[[ Materials provided, beginning ]]

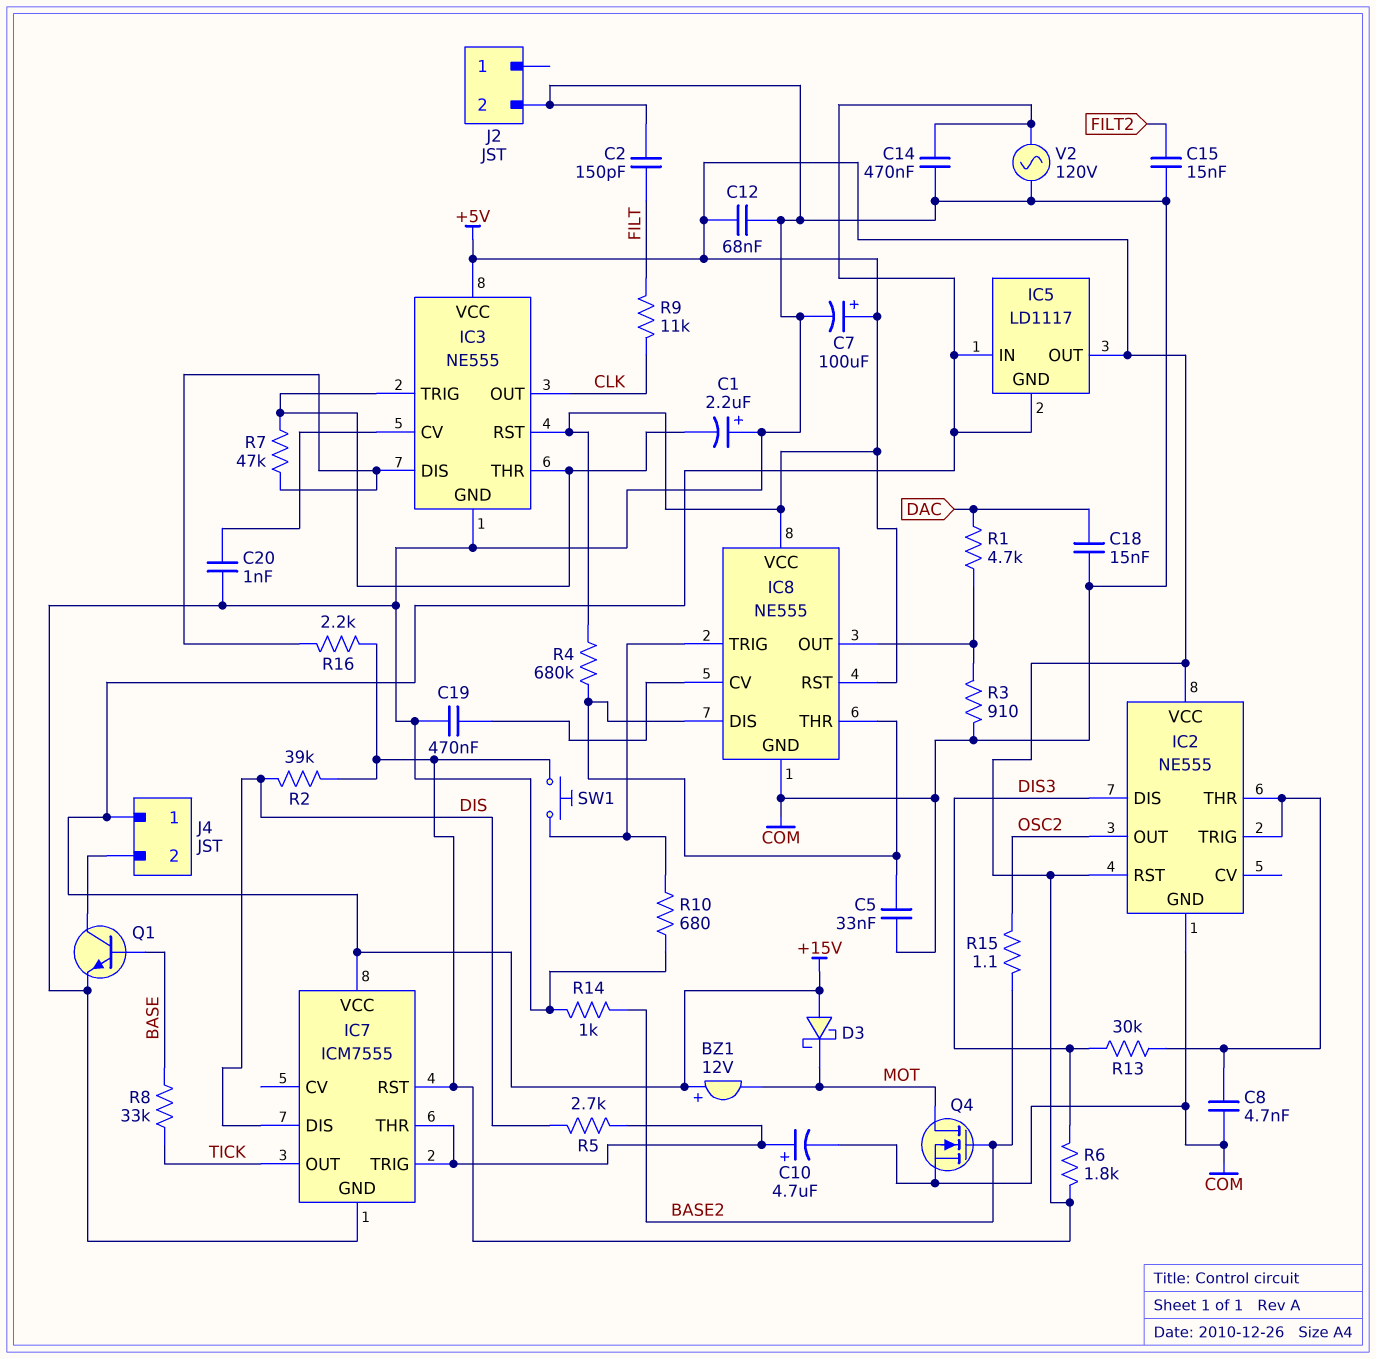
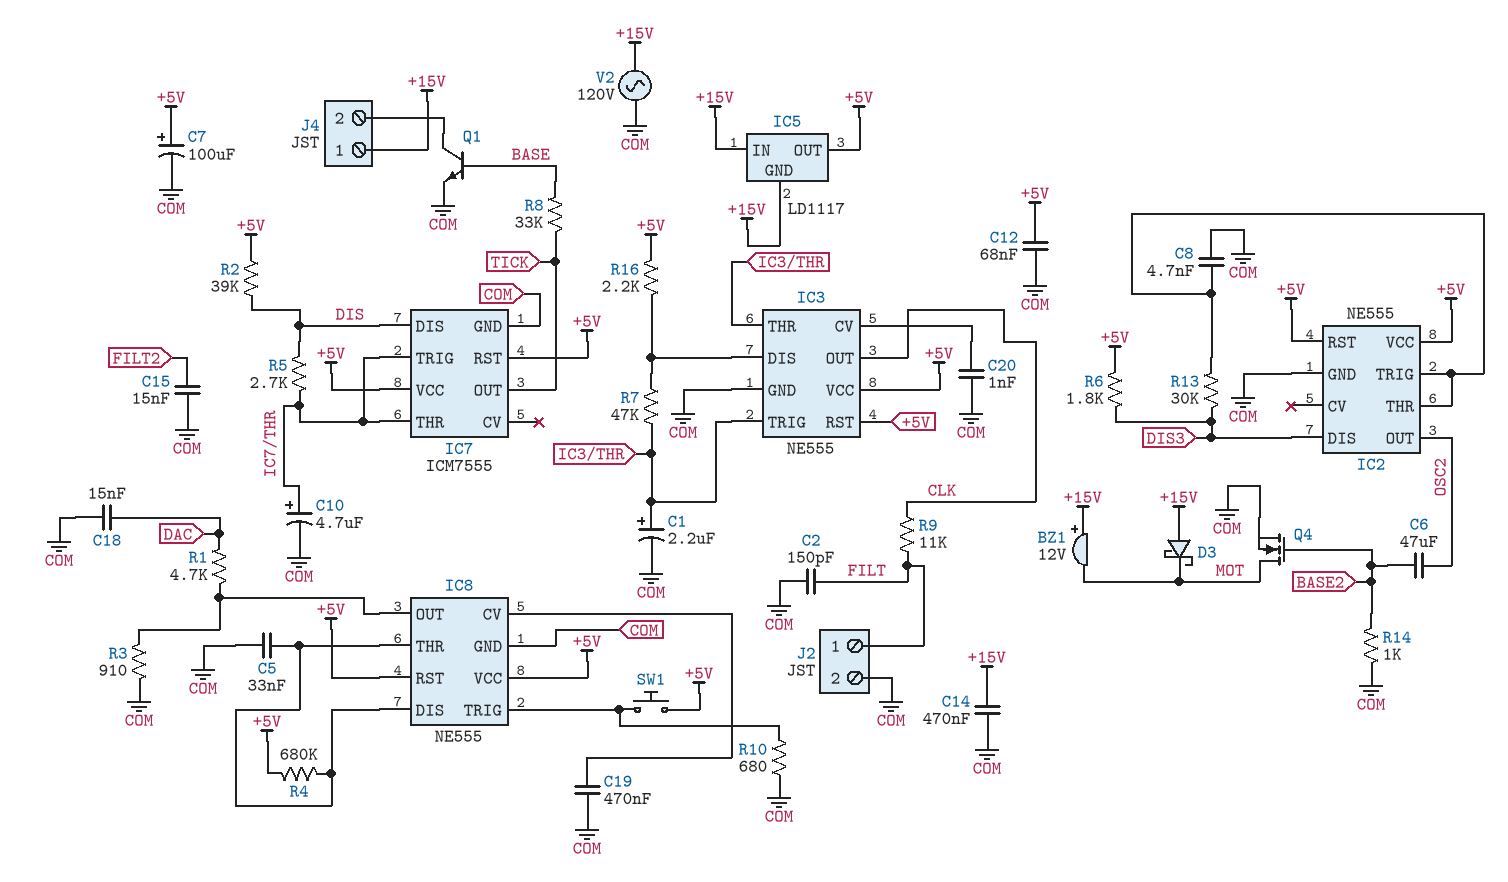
C1: 2.2uF (plus COM, minus IC3/THR) -> 2.2uF (plus IC3/THR, minus COM)
C6: none -> 47uF (BASE2, OSC2)
IC7 pin VCC: +15V -> +5V
J2 pin 1: none -> FILT
R15: 1.1 (BASE2, OSC2) -> none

[[ Materials provided, end ]]

What to do: Go through the lines above and count those with "none"; report only the number.

Result for this exercise: 3